BEGIN

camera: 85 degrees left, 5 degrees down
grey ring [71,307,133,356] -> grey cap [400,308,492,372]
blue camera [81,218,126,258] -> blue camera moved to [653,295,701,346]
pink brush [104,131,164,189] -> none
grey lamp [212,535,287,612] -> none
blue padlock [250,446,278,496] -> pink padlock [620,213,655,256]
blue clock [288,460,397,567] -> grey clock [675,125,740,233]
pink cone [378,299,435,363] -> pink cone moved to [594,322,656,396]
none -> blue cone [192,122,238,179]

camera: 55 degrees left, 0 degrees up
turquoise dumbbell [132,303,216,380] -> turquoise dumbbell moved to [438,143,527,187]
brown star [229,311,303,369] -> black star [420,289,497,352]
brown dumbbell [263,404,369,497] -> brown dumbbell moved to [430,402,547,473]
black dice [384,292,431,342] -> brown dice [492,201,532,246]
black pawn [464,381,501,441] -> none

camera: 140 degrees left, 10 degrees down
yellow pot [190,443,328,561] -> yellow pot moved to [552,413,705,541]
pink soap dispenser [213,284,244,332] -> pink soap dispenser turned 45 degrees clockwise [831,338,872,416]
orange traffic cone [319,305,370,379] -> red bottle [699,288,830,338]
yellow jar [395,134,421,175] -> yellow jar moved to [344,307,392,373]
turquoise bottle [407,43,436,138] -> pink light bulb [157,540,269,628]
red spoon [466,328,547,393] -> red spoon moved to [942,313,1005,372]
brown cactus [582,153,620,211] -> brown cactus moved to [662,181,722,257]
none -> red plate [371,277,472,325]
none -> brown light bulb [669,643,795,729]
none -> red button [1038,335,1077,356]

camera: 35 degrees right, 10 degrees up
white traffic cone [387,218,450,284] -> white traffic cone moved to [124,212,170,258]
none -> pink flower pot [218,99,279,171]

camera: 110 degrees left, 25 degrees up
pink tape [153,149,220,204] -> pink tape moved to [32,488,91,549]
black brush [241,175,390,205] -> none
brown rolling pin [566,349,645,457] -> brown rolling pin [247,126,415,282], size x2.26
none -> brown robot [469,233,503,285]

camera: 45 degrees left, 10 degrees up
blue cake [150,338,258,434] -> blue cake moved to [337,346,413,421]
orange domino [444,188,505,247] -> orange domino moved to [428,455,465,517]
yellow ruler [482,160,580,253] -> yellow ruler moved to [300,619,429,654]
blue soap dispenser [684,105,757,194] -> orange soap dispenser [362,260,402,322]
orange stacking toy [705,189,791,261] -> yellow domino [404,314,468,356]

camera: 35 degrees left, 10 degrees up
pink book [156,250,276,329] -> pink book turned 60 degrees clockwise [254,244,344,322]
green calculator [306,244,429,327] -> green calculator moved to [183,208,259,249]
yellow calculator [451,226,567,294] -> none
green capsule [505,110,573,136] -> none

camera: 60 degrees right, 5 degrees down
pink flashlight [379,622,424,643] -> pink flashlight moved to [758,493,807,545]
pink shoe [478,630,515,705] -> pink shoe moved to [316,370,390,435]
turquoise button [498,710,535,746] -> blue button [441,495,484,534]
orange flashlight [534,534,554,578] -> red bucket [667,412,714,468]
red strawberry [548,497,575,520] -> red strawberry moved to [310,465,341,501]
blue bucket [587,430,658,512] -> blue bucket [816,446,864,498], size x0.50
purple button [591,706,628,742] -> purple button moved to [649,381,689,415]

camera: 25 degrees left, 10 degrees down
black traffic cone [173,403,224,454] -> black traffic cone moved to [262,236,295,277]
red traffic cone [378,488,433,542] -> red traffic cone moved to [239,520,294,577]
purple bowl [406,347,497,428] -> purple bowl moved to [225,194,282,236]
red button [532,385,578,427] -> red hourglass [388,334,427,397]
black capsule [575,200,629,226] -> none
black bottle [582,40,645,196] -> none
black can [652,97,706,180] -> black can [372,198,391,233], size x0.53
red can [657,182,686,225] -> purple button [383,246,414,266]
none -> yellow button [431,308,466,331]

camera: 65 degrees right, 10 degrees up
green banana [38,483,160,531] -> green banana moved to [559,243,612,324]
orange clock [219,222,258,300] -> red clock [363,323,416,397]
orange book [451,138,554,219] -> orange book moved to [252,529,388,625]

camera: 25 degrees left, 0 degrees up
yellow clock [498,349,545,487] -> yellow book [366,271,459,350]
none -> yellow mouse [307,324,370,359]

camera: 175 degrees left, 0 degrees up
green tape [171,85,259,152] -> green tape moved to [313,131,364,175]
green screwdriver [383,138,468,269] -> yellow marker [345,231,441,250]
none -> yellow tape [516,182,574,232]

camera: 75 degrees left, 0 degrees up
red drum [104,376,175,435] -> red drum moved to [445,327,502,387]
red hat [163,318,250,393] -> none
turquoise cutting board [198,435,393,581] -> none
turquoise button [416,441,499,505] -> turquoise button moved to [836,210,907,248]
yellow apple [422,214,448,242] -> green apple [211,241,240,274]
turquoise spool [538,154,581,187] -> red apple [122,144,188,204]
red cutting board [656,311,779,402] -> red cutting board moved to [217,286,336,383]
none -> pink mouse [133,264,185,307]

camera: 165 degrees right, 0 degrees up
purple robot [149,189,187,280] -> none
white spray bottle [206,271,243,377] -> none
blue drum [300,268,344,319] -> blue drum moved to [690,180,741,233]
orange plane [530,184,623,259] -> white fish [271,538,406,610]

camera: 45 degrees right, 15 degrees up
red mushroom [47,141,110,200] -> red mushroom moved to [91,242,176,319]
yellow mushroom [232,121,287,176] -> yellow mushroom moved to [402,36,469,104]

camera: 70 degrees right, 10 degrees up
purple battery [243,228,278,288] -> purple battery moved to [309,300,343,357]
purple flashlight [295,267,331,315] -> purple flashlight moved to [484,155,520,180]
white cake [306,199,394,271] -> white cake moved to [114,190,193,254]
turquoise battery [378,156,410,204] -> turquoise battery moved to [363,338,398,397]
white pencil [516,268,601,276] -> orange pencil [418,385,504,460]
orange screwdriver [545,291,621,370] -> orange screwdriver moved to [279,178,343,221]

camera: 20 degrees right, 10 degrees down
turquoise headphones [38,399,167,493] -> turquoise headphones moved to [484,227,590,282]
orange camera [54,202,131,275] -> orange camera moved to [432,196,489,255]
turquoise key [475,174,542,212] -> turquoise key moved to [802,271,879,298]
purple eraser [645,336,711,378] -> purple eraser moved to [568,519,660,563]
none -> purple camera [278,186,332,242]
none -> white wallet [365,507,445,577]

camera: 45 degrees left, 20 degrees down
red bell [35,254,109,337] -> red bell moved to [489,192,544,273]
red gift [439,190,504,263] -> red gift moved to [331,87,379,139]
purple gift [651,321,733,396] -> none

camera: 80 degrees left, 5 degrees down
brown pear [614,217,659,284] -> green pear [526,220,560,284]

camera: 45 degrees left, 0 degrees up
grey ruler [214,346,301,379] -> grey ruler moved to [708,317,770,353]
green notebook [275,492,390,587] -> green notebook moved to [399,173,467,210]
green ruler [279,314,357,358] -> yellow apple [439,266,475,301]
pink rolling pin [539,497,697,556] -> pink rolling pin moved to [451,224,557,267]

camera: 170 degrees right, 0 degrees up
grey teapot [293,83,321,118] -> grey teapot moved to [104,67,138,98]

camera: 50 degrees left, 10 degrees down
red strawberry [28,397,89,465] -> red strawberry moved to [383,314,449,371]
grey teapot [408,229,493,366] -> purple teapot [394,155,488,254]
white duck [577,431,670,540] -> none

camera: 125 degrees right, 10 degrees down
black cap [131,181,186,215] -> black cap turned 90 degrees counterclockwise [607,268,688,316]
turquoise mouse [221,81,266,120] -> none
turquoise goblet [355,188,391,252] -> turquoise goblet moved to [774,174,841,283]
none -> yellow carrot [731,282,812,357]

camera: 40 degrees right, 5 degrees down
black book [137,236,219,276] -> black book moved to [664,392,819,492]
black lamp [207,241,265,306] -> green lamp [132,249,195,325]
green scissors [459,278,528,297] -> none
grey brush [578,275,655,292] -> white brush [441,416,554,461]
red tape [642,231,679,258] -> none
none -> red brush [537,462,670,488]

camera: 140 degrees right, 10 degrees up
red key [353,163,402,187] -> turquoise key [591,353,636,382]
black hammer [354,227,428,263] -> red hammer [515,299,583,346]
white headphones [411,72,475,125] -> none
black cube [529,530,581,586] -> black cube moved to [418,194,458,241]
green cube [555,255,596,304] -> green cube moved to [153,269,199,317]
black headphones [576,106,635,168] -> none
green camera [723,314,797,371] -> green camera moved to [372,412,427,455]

END

**Assigned task:**
Output should match, line for line, the stretch of the material above from the line holding "orange stacking toy" through the line holding "camera: 25 degrees left, 10 degrees down".

**Answer:**
orange stacking toy [705,189,791,261] -> yellow domino [404,314,468,356]

camera: 35 degrees left, 10 degrees up
pink book [156,250,276,329] -> pink book turned 60 degrees clockwise [254,244,344,322]
green calculator [306,244,429,327] -> green calculator moved to [183,208,259,249]
yellow calculator [451,226,567,294] -> none
green capsule [505,110,573,136] -> none

camera: 60 degrees right, 5 degrees down
pink flashlight [379,622,424,643] -> pink flashlight moved to [758,493,807,545]
pink shoe [478,630,515,705] -> pink shoe moved to [316,370,390,435]
turquoise button [498,710,535,746] -> blue button [441,495,484,534]
orange flashlight [534,534,554,578] -> red bucket [667,412,714,468]
red strawberry [548,497,575,520] -> red strawberry moved to [310,465,341,501]
blue bucket [587,430,658,512] -> blue bucket [816,446,864,498], size x0.50
purple button [591,706,628,742] -> purple button moved to [649,381,689,415]

camera: 25 degrees left, 10 degrees down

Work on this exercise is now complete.